Collected data
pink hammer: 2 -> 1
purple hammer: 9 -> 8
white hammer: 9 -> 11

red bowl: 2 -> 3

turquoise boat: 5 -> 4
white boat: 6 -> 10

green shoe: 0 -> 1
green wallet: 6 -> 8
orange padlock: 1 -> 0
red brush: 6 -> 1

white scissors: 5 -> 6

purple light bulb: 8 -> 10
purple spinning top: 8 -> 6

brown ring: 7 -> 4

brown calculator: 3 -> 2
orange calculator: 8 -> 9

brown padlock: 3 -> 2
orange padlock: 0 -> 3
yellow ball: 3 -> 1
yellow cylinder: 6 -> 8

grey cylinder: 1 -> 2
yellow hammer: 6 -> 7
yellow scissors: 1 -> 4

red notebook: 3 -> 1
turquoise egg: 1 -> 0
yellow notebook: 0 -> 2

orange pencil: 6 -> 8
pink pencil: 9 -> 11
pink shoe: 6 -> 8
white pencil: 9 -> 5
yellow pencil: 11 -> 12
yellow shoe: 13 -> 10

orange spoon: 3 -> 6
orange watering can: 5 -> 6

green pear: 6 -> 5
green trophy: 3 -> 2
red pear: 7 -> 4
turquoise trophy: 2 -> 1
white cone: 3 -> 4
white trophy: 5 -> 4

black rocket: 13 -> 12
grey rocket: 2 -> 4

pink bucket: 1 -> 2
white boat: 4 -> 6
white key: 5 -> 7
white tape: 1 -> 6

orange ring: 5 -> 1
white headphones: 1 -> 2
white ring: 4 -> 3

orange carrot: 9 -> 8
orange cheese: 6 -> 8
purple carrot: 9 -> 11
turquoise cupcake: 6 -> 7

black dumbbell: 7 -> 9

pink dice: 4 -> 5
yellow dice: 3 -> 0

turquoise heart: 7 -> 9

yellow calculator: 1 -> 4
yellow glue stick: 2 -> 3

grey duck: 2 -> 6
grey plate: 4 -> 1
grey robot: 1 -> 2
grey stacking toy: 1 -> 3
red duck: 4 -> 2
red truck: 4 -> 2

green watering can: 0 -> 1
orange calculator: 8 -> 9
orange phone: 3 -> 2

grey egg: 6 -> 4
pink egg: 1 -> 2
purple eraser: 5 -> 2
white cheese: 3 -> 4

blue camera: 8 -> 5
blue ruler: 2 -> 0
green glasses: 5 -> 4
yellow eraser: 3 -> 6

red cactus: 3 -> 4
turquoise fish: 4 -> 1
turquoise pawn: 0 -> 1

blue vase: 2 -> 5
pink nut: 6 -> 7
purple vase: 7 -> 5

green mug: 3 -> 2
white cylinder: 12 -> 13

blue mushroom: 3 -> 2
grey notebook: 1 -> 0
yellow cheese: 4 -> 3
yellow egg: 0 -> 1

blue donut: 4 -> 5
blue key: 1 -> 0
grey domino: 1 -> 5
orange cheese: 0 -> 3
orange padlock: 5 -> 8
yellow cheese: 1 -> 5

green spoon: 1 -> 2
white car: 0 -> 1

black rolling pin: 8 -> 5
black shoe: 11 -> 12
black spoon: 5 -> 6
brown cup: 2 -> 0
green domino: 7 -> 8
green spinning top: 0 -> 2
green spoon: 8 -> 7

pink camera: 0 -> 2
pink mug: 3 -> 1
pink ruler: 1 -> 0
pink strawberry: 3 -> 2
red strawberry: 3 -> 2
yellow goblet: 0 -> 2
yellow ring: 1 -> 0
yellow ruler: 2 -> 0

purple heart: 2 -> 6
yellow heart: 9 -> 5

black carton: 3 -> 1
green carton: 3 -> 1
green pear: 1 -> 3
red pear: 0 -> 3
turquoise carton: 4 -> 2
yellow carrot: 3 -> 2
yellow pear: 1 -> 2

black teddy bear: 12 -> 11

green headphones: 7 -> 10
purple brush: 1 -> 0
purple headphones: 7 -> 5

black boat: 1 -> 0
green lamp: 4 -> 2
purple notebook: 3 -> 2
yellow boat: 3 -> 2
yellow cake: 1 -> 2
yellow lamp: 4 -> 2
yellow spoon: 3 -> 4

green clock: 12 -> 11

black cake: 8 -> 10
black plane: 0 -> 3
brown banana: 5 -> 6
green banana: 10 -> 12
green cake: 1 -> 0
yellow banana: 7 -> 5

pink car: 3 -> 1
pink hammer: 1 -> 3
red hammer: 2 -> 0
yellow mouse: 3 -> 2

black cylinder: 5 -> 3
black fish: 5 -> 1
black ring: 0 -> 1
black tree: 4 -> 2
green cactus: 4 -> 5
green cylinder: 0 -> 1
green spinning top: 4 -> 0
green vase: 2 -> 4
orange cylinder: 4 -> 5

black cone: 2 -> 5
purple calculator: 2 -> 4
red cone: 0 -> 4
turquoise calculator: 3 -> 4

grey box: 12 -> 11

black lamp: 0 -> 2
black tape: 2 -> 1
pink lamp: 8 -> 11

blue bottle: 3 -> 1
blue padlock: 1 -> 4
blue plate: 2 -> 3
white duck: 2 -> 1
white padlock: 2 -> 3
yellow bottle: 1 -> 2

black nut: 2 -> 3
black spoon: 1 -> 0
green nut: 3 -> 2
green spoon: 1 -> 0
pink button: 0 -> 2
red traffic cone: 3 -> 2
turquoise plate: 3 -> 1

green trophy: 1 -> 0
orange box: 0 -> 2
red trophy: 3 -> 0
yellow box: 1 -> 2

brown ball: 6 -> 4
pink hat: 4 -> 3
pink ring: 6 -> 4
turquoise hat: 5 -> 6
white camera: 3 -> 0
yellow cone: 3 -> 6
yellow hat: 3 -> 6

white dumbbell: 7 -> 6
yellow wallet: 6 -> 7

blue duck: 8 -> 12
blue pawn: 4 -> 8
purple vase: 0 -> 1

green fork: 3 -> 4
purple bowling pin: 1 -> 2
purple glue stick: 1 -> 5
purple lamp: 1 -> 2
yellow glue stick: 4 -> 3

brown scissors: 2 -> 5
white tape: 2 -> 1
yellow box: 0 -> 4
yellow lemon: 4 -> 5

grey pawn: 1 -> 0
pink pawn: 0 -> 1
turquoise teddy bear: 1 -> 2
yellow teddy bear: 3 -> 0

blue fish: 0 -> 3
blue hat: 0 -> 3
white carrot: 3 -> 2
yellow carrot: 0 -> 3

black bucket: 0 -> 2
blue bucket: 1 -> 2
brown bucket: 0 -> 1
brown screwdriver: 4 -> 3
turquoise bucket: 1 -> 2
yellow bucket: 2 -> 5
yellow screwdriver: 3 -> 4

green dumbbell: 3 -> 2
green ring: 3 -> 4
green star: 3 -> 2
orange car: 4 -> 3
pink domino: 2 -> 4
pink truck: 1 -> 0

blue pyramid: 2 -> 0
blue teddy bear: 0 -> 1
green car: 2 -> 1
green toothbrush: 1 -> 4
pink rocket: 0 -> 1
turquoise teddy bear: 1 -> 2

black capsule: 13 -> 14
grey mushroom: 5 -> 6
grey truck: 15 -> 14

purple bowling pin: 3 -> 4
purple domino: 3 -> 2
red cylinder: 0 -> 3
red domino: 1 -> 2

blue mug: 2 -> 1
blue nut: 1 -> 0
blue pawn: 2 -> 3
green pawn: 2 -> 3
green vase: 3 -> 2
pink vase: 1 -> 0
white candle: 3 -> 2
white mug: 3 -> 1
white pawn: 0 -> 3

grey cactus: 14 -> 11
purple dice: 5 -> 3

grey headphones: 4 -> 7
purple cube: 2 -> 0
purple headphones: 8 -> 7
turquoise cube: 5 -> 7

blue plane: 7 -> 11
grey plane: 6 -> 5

§ **Task goal**:
Please find the lines in the data that contain the word "bucket" and copy them.

§ **Solution to the problem**:
pink bucket: 1 -> 2
black bucket: 0 -> 2
blue bucket: 1 -> 2
brown bucket: 0 -> 1
turquoise bucket: 1 -> 2
yellow bucket: 2 -> 5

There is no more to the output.